- **THE TASK**
The records below hold a stretch from the line with "black brick F5:F6" through the line with "cyan brick G9:H10"; return exactly those lines, ends included, and nothing more.

- **RECORDS SHOWN**
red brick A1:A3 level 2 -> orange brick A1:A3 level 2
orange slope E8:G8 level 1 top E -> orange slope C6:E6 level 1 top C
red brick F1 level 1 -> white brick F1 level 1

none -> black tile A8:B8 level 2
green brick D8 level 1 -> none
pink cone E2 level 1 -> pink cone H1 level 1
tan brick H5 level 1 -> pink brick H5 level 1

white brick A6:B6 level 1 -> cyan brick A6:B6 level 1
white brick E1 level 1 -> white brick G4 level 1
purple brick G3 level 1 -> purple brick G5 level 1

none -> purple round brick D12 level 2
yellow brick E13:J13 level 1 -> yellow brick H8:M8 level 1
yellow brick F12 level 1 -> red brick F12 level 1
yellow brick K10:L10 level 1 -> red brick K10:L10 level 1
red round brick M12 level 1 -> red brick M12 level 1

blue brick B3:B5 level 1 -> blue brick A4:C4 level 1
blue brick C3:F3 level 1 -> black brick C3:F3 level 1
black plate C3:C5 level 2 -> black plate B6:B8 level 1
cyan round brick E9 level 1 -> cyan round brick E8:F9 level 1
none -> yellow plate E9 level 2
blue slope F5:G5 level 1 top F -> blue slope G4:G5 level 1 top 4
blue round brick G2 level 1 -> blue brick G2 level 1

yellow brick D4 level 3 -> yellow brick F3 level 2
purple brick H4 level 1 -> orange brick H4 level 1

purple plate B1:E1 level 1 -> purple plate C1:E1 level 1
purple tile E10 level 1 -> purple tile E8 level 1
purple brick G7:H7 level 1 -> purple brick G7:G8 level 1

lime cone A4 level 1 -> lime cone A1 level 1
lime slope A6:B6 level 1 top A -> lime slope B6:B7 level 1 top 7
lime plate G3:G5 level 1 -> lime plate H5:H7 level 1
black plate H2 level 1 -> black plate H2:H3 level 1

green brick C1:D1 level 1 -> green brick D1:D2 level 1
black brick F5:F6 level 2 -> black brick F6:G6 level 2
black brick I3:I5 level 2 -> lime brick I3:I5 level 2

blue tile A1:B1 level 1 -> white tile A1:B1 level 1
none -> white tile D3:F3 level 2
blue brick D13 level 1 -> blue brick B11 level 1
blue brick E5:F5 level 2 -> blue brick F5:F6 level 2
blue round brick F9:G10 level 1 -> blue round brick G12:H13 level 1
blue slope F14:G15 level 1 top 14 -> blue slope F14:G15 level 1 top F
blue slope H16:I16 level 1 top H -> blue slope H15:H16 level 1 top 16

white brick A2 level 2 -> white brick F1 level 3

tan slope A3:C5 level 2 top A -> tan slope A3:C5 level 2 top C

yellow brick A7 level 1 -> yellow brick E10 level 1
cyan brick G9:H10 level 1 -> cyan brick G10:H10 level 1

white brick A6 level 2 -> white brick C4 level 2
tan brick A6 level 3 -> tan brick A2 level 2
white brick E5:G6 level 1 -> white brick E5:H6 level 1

- **YOUR RESPONSE**
black brick F5:F6 level 2 -> black brick F6:G6 level 2
black brick I3:I5 level 2 -> lime brick I3:I5 level 2

blue tile A1:B1 level 1 -> white tile A1:B1 level 1
none -> white tile D3:F3 level 2
blue brick D13 level 1 -> blue brick B11 level 1
blue brick E5:F5 level 2 -> blue brick F5:F6 level 2
blue round brick F9:G10 level 1 -> blue round brick G12:H13 level 1
blue slope F14:G15 level 1 top 14 -> blue slope F14:G15 level 1 top F
blue slope H16:I16 level 1 top H -> blue slope H15:H16 level 1 top 16

white brick A2 level 2 -> white brick F1 level 3

tan slope A3:C5 level 2 top A -> tan slope A3:C5 level 2 top C

yellow brick A7 level 1 -> yellow brick E10 level 1
cyan brick G9:H10 level 1 -> cyan brick G10:H10 level 1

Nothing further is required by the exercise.